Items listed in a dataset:
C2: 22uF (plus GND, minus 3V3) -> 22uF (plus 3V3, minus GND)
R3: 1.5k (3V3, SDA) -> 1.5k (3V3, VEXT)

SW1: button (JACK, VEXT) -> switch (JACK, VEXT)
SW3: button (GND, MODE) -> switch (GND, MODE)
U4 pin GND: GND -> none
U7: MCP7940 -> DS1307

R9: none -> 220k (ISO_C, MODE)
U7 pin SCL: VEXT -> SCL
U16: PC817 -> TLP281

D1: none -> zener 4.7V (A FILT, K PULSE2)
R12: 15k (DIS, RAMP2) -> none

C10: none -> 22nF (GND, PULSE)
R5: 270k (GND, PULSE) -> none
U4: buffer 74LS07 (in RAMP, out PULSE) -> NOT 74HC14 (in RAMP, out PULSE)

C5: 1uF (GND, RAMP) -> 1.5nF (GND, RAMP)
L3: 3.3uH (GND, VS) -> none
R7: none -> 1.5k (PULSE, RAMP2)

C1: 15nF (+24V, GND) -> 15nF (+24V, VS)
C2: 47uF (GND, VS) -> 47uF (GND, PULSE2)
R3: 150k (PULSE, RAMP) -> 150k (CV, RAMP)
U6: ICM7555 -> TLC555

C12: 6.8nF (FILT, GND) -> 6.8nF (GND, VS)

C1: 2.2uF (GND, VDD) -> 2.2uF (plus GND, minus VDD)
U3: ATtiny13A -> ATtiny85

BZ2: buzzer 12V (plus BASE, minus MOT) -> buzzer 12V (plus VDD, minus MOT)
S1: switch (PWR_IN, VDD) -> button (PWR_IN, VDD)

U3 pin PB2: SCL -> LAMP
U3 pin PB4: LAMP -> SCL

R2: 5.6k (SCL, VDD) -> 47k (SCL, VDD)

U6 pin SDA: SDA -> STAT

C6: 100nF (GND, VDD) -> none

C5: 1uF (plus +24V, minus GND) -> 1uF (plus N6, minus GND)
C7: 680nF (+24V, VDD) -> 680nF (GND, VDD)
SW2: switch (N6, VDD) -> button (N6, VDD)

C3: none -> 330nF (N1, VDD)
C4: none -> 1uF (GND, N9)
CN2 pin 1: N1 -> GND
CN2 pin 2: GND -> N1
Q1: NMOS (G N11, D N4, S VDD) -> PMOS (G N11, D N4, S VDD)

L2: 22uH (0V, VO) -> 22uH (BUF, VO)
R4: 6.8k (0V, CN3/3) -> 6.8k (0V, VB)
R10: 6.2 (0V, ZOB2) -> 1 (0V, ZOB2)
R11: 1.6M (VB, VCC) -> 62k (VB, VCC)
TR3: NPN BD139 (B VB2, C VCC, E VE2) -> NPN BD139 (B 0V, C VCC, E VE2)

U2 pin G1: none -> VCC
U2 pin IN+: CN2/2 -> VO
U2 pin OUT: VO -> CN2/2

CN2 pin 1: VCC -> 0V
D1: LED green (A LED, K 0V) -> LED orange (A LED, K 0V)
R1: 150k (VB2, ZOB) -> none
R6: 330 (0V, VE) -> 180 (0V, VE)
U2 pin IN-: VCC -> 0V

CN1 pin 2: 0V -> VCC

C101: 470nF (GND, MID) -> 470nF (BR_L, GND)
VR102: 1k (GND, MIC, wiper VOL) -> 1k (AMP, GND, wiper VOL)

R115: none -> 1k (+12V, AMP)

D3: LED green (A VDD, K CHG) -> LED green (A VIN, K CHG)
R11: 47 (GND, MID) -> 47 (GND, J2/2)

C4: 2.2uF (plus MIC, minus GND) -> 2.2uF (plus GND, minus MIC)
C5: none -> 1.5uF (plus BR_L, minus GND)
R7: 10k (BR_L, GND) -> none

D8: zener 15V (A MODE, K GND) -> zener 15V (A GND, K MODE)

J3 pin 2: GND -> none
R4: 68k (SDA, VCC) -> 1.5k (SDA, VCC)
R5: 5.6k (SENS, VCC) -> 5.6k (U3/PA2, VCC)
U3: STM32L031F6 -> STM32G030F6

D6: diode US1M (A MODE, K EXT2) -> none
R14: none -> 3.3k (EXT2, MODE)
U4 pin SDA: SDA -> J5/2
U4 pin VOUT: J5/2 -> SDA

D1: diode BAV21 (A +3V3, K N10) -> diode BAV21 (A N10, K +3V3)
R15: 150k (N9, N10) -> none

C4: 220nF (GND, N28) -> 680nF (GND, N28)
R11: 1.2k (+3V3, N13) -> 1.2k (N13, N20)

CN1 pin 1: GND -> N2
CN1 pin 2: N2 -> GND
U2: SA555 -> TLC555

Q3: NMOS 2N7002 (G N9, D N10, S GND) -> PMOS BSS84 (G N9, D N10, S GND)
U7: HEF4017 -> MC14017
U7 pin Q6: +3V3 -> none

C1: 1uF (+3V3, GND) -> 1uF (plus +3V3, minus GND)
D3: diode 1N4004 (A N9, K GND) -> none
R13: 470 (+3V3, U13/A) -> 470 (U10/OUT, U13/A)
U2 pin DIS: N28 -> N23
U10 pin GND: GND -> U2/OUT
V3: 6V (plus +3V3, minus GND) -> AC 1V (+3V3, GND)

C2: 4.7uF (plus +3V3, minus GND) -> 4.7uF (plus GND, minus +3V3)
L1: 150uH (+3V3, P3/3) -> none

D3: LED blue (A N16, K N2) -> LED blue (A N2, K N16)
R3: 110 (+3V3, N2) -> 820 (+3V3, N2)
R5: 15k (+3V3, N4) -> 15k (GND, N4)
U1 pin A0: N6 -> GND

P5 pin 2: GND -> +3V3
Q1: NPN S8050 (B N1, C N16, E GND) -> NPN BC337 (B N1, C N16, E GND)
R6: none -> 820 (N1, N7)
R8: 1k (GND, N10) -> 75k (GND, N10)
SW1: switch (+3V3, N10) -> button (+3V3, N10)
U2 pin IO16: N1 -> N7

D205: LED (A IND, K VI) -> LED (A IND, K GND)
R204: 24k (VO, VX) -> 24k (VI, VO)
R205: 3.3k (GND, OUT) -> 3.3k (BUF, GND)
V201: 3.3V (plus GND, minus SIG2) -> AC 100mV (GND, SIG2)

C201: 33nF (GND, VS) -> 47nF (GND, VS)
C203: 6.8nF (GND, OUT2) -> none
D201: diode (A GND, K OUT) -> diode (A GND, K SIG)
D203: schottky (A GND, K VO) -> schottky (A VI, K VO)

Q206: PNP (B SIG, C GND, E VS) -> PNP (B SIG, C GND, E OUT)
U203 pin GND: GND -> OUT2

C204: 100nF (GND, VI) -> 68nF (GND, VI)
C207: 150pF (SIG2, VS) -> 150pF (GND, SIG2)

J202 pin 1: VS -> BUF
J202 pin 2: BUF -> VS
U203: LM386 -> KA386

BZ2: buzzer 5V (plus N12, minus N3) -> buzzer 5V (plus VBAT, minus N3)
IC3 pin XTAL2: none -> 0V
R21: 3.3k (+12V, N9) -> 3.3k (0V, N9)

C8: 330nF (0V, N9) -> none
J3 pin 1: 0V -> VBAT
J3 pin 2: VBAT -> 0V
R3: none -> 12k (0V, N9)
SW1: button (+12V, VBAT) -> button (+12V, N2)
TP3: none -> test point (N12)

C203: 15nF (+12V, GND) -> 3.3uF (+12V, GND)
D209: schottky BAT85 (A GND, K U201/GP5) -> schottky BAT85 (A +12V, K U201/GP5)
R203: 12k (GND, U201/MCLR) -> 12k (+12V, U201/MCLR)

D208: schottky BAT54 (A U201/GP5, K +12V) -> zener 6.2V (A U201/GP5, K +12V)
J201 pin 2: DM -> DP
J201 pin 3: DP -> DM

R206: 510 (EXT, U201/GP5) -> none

[PROMPT] Go through the lines above and copy any that contain "diode".

[ANSWER]
D6: diode US1M (A MODE, K EXT2) -> none
D1: diode BAV21 (A +3V3, K N10) -> diode BAV21 (A N10, K +3V3)
D3: diode 1N4004 (A N9, K GND) -> none
D201: diode (A GND, K OUT) -> diode (A GND, K SIG)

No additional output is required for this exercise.